▶ DESCRIPTION OF THE TASK:
The records that follow need to be printed exactly. Leave out each image.

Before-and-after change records
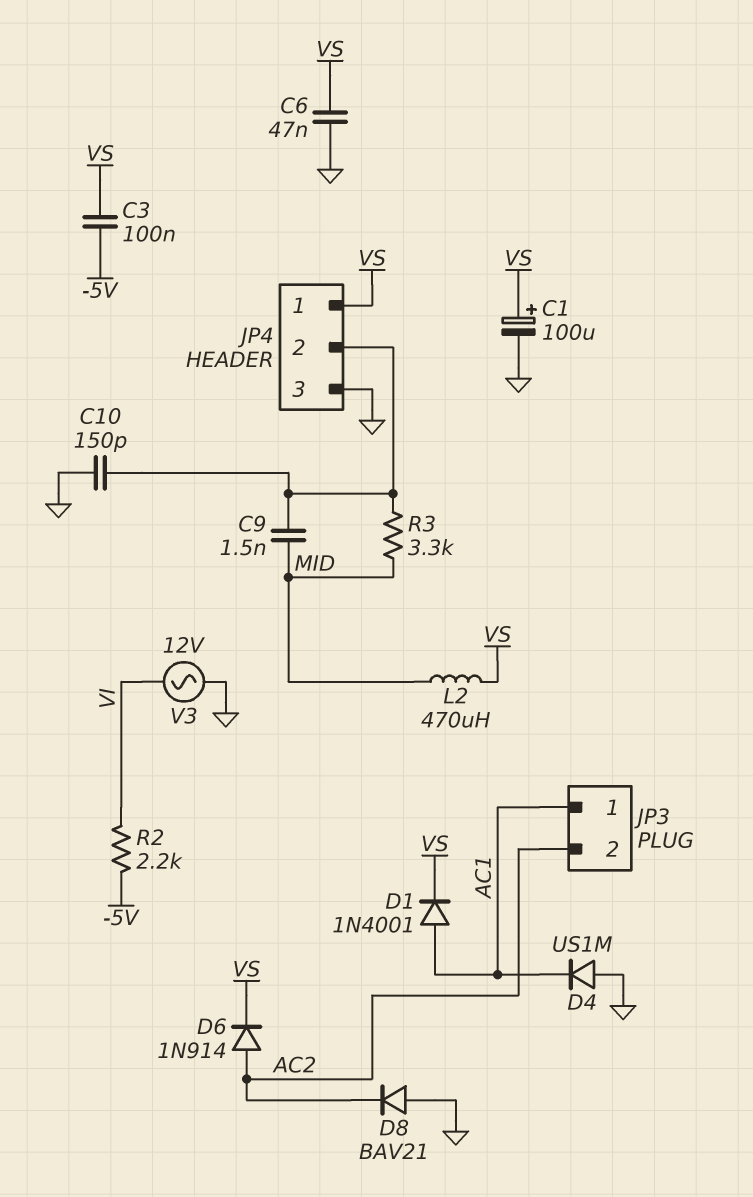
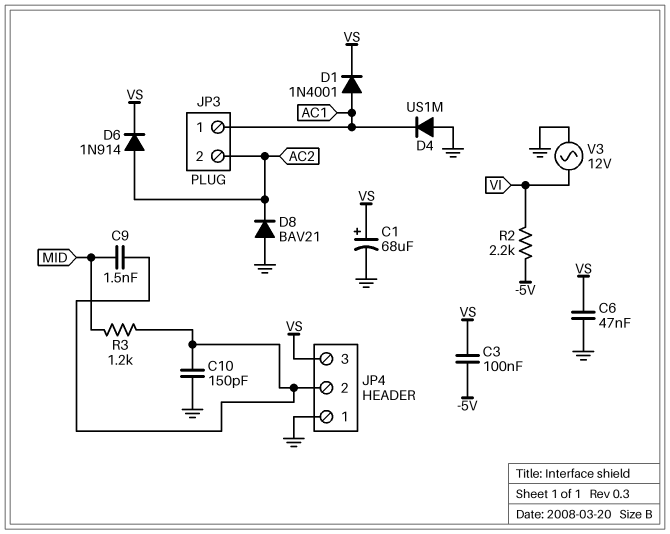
C1: 100uF (plus VS, minus GND) -> 68uF (plus VS, minus GND)
JP4 pin 1: VS -> GND
JP4 pin 3: GND -> VS
L2: 470uH (MID, VS) -> none
R3: 3.3k (JP4/2, MID) -> 1.2k (JP4/2, MID)

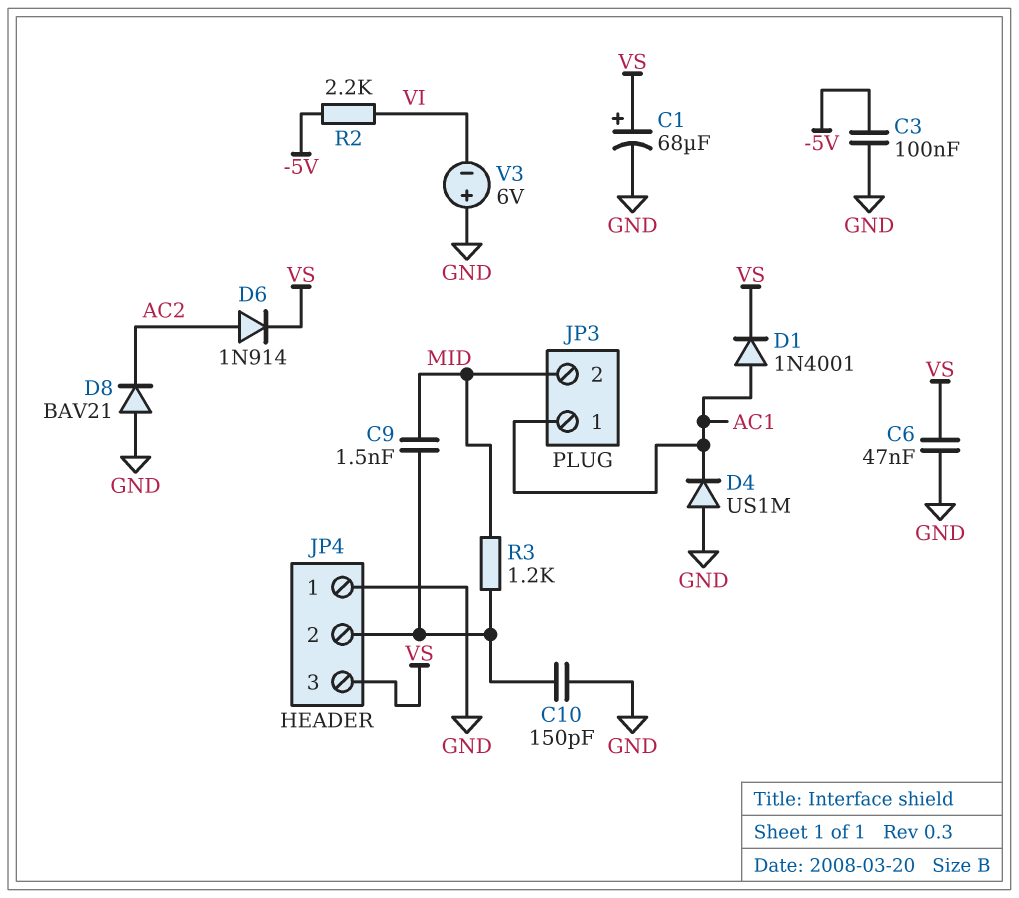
C3: 100nF (-5V, VS) -> 100nF (-5V, GND)
JP3 pin 2: AC2 -> MID
V3: AC 12V (GND, VI) -> 6V (plus GND, minus VI)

▶ OUTPUT FOR THIS TASK:
C1: 100uF (plus VS, minus GND) -> 68uF (plus VS, minus GND)
JP4 pin 1: VS -> GND
JP4 pin 3: GND -> VS
L2: 470uH (MID, VS) -> none
R3: 3.3k (JP4/2, MID) -> 1.2k (JP4/2, MID)

C3: 100nF (-5V, VS) -> 100nF (-5V, GND)
JP3 pin 2: AC2 -> MID
V3: AC 12V (GND, VI) -> 6V (plus GND, minus VI)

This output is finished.